Start of Dataset records

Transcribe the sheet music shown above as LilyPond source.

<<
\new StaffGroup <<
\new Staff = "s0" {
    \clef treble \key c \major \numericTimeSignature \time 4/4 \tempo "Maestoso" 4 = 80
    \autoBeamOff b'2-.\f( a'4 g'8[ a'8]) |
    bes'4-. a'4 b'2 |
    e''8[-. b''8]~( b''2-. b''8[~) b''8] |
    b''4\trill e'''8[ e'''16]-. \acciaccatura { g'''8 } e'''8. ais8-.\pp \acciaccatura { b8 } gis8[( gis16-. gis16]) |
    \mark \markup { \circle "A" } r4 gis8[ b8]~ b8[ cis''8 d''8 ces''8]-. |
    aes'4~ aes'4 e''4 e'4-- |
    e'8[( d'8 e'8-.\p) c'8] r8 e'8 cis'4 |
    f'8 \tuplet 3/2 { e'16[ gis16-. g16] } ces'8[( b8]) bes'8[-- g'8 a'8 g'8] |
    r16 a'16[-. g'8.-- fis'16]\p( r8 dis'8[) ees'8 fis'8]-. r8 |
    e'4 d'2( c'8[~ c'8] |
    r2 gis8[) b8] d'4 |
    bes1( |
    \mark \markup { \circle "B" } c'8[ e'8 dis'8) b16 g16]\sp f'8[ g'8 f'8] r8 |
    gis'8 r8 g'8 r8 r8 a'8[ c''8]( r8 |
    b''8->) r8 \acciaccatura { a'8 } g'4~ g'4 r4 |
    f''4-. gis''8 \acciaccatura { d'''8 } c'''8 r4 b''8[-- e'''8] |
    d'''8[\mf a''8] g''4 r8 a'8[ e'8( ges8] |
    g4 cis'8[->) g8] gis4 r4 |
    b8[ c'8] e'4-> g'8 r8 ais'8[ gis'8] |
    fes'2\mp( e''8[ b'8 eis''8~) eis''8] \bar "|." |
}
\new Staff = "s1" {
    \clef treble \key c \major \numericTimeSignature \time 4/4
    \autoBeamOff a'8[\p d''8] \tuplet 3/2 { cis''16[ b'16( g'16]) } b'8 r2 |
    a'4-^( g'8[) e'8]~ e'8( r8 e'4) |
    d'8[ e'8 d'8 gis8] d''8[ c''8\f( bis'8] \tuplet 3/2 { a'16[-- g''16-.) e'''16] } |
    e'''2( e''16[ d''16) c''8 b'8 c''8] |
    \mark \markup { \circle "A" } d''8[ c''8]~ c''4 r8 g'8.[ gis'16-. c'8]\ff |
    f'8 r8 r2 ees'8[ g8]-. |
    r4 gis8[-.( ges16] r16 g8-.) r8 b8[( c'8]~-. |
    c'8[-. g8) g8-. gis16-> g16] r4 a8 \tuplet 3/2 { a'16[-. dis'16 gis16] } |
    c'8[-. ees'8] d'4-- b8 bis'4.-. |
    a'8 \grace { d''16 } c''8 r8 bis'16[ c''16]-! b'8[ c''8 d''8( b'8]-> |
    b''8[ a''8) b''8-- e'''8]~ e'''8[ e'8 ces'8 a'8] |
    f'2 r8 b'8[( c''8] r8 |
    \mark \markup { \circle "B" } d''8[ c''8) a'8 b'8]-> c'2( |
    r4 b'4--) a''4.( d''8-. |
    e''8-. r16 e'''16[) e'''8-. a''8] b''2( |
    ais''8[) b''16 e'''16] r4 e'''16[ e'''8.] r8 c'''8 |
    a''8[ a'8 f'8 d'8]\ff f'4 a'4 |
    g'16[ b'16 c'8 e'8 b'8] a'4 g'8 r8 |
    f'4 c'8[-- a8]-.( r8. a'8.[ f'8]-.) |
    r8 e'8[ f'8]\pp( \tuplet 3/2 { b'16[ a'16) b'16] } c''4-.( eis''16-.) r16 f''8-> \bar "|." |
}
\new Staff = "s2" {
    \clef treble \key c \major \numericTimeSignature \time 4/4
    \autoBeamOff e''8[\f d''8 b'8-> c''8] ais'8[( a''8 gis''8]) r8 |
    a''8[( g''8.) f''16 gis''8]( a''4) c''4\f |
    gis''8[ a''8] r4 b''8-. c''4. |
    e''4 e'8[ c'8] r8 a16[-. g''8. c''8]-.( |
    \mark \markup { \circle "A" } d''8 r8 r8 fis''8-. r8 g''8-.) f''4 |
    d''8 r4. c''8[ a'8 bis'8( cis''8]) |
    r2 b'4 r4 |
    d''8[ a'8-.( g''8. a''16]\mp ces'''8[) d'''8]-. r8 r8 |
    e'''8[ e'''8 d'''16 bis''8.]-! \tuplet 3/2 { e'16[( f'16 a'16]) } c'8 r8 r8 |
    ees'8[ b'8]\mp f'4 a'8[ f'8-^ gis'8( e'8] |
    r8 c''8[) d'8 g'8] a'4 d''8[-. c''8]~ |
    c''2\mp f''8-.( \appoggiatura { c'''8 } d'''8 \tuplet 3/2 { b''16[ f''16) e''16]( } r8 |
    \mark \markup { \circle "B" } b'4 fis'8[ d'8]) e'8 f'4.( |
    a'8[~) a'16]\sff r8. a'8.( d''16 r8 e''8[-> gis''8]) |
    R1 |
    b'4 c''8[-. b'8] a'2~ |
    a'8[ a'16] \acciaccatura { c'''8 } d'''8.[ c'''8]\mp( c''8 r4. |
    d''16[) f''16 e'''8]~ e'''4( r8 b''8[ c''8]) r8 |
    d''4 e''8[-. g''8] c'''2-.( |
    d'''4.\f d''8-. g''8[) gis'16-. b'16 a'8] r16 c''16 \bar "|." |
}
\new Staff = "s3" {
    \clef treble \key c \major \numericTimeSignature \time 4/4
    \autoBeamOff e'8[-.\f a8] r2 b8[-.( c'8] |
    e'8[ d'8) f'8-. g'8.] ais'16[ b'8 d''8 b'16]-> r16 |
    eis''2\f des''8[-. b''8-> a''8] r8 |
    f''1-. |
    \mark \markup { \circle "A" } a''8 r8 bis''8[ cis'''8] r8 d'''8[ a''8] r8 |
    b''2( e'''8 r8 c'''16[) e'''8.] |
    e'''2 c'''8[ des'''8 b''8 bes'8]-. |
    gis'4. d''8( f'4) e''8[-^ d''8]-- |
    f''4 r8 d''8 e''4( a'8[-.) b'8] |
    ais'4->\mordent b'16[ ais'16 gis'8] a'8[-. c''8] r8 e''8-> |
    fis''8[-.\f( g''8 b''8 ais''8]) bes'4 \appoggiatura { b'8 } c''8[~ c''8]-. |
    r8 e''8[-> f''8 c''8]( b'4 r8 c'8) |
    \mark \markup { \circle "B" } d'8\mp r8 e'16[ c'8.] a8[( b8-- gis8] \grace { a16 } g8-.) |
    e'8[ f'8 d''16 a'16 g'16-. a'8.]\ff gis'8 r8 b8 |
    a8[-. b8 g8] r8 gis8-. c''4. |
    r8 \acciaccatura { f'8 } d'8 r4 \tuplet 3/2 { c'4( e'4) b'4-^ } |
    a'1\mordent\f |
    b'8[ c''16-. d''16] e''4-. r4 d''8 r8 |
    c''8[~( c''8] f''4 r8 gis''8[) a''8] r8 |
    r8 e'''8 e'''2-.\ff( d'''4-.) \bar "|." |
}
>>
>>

End of Dataset records

→ **Exercise aim**
State how many lines of the data contain the string "grace", where case counts. Give only the number.

→ **The reply**
2